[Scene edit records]
========================
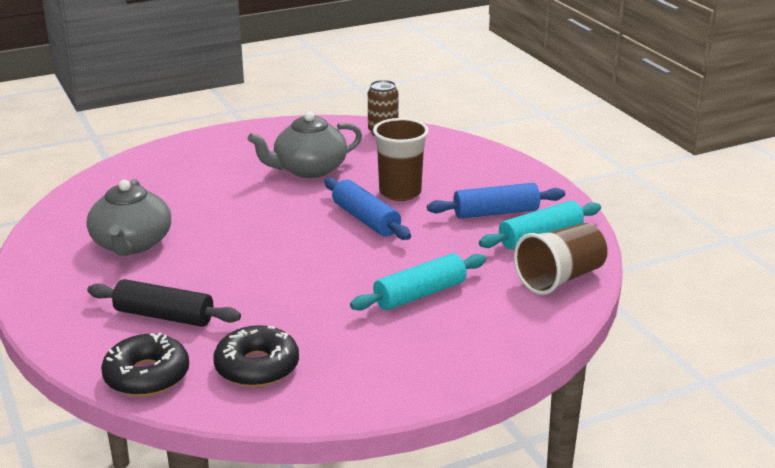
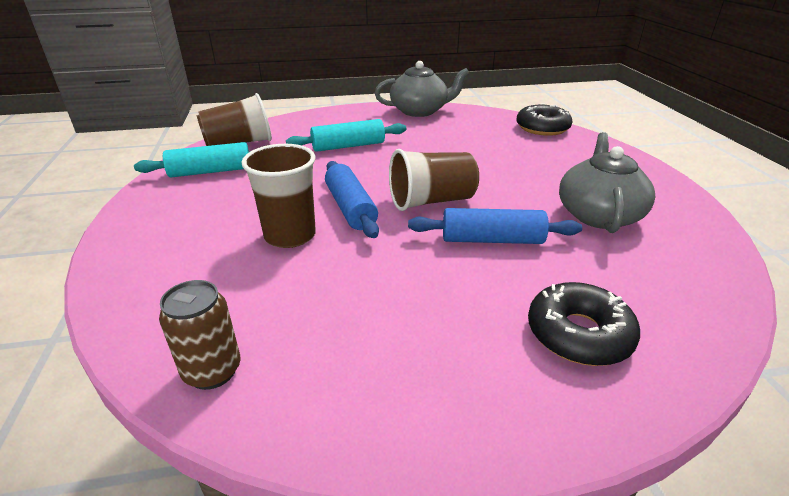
camera: 165 degrees left, 5 degrees up
(164, 316) = (541, 154): black rolling pin -> none
(257, 367) = (473, 125): black donut -> black donut (578, 334)
(292, 236) = (431, 201): none -> brown cup
(309, 169) = (382, 294): grey teapot -> grey teapot (420, 111)
(495, 212) = (218, 198): blue rolling pin -> blue rolling pin (492, 240)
========================
**TASK ITEM:**
Strip the images and reproduce the remaining records precisely.

**TASK OUTPUT:**
camera: 165 degrees left, 5 degrees up
(164, 316) = (541, 154): black rolling pin -> none
(257, 367) = (473, 125): black donut -> black donut (578, 334)
(292, 236) = (431, 201): none -> brown cup
(309, 169) = (382, 294): grey teapot -> grey teapot (420, 111)
(495, 212) = (218, 198): blue rolling pin -> blue rolling pin (492, 240)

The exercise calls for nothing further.